• [Supplied information]
* * * * * * * * *

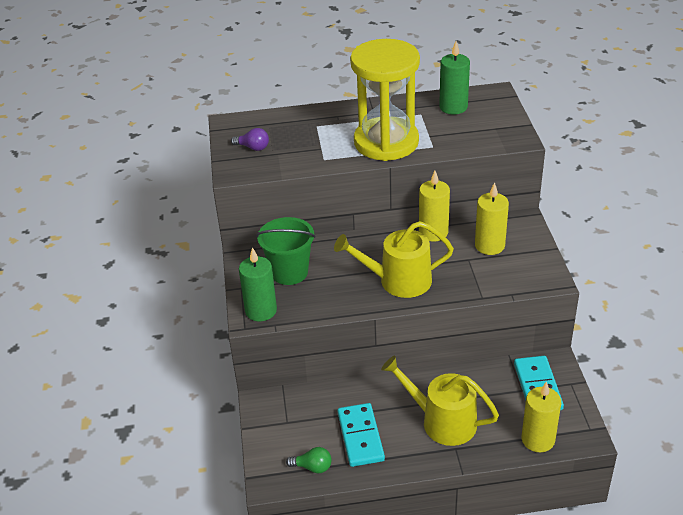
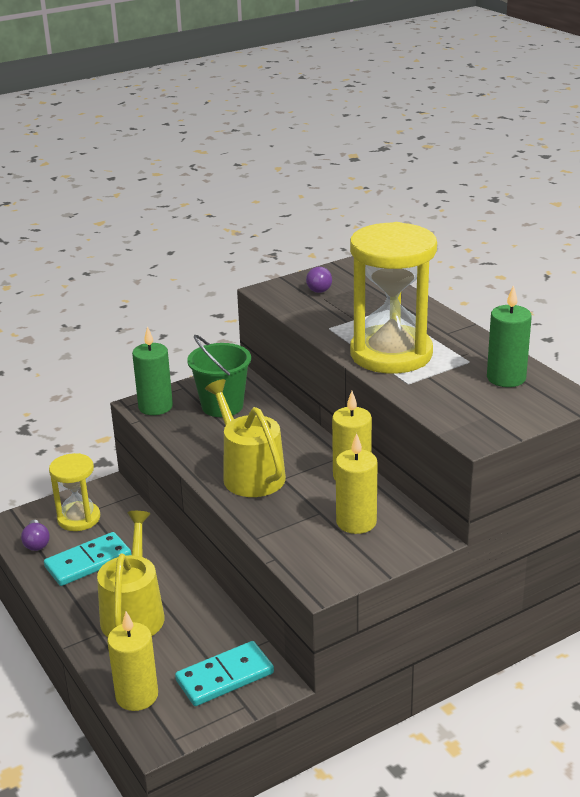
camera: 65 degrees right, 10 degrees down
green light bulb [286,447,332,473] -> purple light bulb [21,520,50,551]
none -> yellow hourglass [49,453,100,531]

* * * * * * * * *

• [What needs to be done]
Reproduce the preceding material exactly, skipping pictures.

• [Output for this exercise]
camera: 65 degrees right, 10 degrees down
green light bulb [286,447,332,473] -> purple light bulb [21,520,50,551]
none -> yellow hourglass [49,453,100,531]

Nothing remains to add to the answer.